● **Extracted material**
══════════════════════════════
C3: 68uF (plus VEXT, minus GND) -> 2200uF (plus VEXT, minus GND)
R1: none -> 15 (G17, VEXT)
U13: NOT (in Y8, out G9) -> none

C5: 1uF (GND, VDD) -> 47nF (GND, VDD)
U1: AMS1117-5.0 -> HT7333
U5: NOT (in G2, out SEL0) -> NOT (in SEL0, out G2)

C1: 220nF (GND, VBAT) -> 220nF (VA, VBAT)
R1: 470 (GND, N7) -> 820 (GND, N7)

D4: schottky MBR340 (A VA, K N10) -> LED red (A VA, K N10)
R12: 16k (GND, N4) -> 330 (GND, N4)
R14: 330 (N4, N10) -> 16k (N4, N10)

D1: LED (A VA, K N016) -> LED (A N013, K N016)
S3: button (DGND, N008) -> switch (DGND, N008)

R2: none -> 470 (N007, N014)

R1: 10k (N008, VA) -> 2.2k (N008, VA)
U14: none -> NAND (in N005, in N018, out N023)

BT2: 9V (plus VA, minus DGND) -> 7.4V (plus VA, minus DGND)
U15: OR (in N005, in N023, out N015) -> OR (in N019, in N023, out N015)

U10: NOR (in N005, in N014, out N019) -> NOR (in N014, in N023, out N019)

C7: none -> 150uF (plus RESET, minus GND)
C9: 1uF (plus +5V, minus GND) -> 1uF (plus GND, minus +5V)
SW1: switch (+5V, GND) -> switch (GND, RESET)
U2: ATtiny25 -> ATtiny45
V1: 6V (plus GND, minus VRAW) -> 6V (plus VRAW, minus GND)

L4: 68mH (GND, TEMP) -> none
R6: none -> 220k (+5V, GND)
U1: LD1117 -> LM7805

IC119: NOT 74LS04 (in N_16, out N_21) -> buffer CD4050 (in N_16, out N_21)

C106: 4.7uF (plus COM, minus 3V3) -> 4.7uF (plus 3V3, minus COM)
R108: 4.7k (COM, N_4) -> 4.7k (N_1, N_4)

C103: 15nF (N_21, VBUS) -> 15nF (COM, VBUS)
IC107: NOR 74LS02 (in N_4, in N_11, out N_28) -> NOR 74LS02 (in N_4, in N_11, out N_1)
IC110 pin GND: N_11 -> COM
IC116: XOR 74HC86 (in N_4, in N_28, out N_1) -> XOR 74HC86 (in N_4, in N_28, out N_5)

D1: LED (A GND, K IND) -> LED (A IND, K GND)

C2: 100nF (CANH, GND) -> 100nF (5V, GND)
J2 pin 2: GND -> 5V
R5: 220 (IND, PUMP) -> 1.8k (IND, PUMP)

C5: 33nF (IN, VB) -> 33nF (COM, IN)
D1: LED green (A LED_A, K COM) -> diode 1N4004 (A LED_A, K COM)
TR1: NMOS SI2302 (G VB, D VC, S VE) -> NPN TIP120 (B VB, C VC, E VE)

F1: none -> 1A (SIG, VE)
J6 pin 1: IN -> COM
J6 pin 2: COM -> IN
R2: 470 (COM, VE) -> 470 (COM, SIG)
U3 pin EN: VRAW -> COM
══════════════════════════════
● **Task item**
The output must reproduce the whole listing without a single change.

● **Written solution**
C3: 68uF (plus VEXT, minus GND) -> 2200uF (plus VEXT, minus GND)
R1: none -> 15 (G17, VEXT)
U13: NOT (in Y8, out G9) -> none

C5: 1uF (GND, VDD) -> 47nF (GND, VDD)
U1: AMS1117-5.0 -> HT7333
U5: NOT (in G2, out SEL0) -> NOT (in SEL0, out G2)

C1: 220nF (GND, VBAT) -> 220nF (VA, VBAT)
R1: 470 (GND, N7) -> 820 (GND, N7)

D4: schottky MBR340 (A VA, K N10) -> LED red (A VA, K N10)
R12: 16k (GND, N4) -> 330 (GND, N4)
R14: 330 (N4, N10) -> 16k (N4, N10)

D1: LED (A VA, K N016) -> LED (A N013, K N016)
S3: button (DGND, N008) -> switch (DGND, N008)

R2: none -> 470 (N007, N014)

R1: 10k (N008, VA) -> 2.2k (N008, VA)
U14: none -> NAND (in N005, in N018, out N023)

BT2: 9V (plus VA, minus DGND) -> 7.4V (plus VA, minus DGND)
U15: OR (in N005, in N023, out N015) -> OR (in N019, in N023, out N015)

U10: NOR (in N005, in N014, out N019) -> NOR (in N014, in N023, out N019)

C7: none -> 150uF (plus RESET, minus GND)
C9: 1uF (plus +5V, minus GND) -> 1uF (plus GND, minus +5V)
SW1: switch (+5V, GND) -> switch (GND, RESET)
U2: ATtiny25 -> ATtiny45
V1: 6V (plus GND, minus VRAW) -> 6V (plus VRAW, minus GND)

L4: 68mH (GND, TEMP) -> none
R6: none -> 220k (+5V, GND)
U1: LD1117 -> LM7805

IC119: NOT 74LS04 (in N_16, out N_21) -> buffer CD4050 (in N_16, out N_21)

C106: 4.7uF (plus COM, minus 3V3) -> 4.7uF (plus 3V3, minus COM)
R108: 4.7k (COM, N_4) -> 4.7k (N_1, N_4)

C103: 15nF (N_21, VBUS) -> 15nF (COM, VBUS)
IC107: NOR 74LS02 (in N_4, in N_11, out N_28) -> NOR 74LS02 (in N_4, in N_11, out N_1)
IC110 pin GND: N_11 -> COM
IC116: XOR 74HC86 (in N_4, in N_28, out N_1) -> XOR 74HC86 (in N_4, in N_28, out N_5)

D1: LED (A GND, K IND) -> LED (A IND, K GND)

C2: 100nF (CANH, GND) -> 100nF (5V, GND)
J2 pin 2: GND -> 5V
R5: 220 (IND, PUMP) -> 1.8k (IND, PUMP)

C5: 33nF (IN, VB) -> 33nF (COM, IN)
D1: LED green (A LED_A, K COM) -> diode 1N4004 (A LED_A, K COM)
TR1: NMOS SI2302 (G VB, D VC, S VE) -> NPN TIP120 (B VB, C VC, E VE)

F1: none -> 1A (SIG, VE)
J6 pin 1: IN -> COM
J6 pin 2: COM -> IN
R2: 470 (COM, VE) -> 470 (COM, SIG)
U3 pin EN: VRAW -> COM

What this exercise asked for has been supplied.